### Recorded information:

——

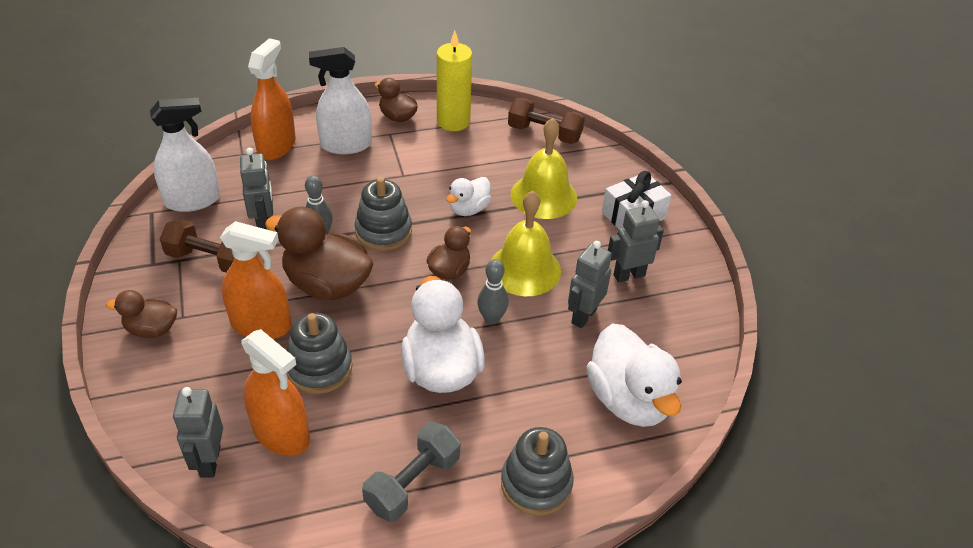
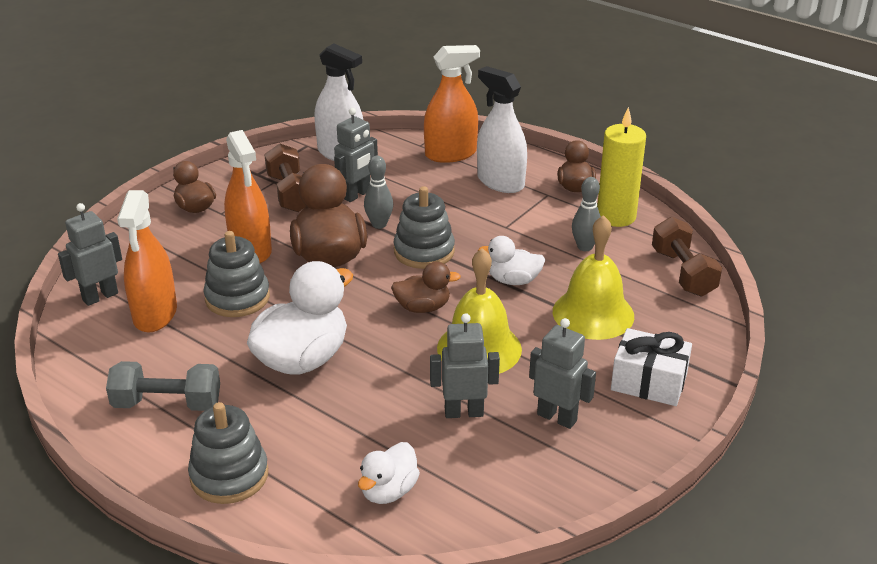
camera: 55 degrees right, 10 degrees down
(491, 318) = (393, 358): grey bowling pin -> grey bowling pin (585, 247)
(628, 400) = (388, 491): white duck -> white duck, size x0.55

——

### What you are asked to do:
Would you repeat the material exactly, keeping out any pictures?

### Response:
camera: 55 degrees right, 10 degrees down
(491, 318) = (393, 358): grey bowling pin -> grey bowling pin (585, 247)
(628, 400) = (388, 491): white duck -> white duck, size x0.55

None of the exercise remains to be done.